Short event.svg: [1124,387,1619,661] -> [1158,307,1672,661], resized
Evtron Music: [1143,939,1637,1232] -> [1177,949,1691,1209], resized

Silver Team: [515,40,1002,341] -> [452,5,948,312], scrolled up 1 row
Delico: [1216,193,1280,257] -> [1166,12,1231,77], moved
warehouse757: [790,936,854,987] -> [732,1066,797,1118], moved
...
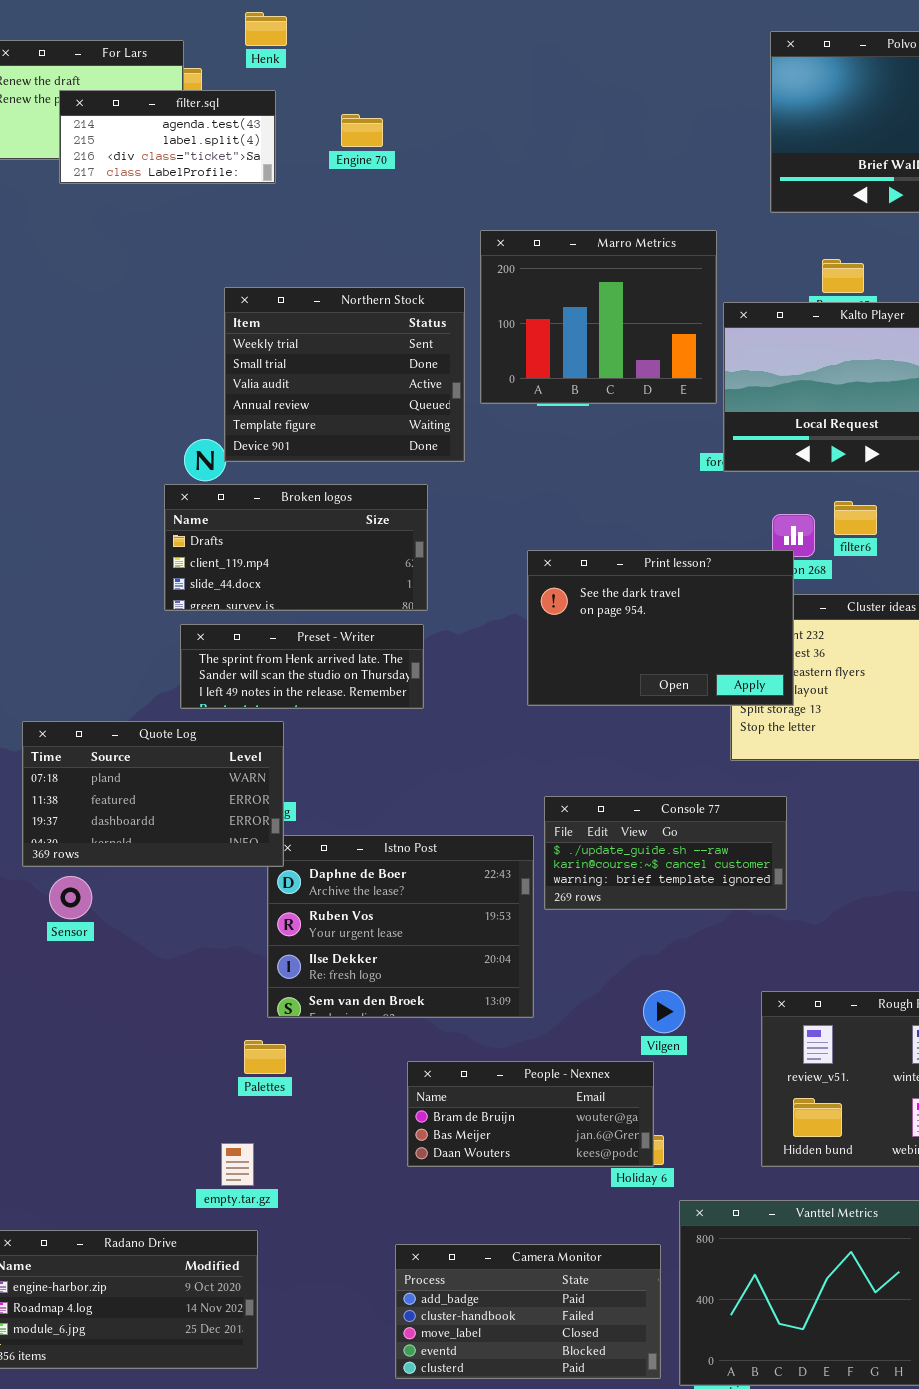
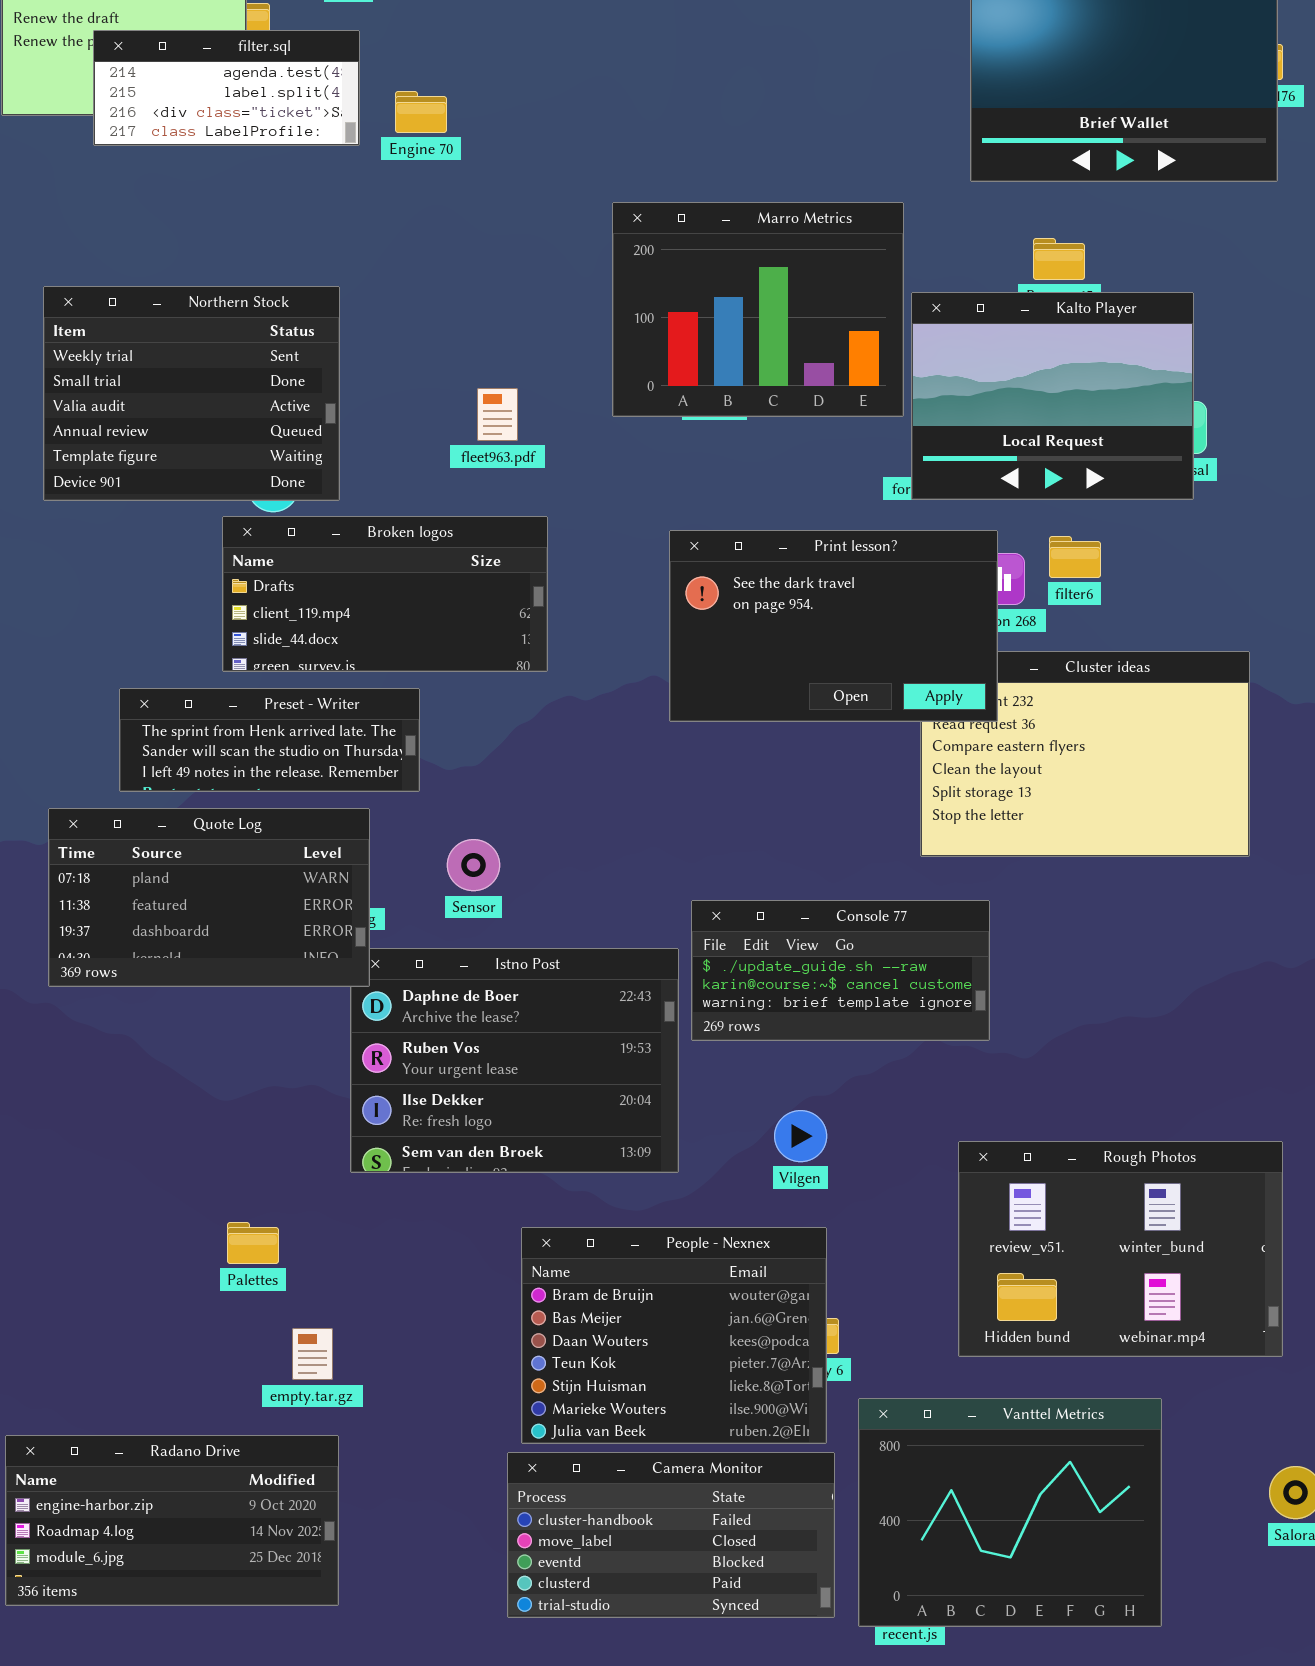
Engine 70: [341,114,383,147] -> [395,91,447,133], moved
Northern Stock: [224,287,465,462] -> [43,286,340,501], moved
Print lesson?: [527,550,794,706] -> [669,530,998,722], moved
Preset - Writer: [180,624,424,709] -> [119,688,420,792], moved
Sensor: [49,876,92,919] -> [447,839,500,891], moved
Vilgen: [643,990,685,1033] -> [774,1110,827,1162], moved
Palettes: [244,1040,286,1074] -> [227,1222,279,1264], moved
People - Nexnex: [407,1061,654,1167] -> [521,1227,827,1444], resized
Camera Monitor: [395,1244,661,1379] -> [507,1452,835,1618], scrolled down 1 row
* * *
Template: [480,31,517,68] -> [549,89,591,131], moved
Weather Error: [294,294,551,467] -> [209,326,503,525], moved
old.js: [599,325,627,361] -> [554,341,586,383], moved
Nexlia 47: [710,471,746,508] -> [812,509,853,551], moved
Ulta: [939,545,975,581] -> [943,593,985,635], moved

◆ THE TASK
Scan the entries above for the line containing "old.js: [599,325,627,361] ->", and copy it and all lines after it exactly, down to and including the line containing "Ulta: [939,545,975,581] ->".

◆ RESULT OF THIS TASK
old.js: [599,325,627,361] -> [554,341,586,383], moved
Nexlia 47: [710,471,746,508] -> [812,509,853,551], moved
Ulta: [939,545,975,581] -> [943,593,985,635], moved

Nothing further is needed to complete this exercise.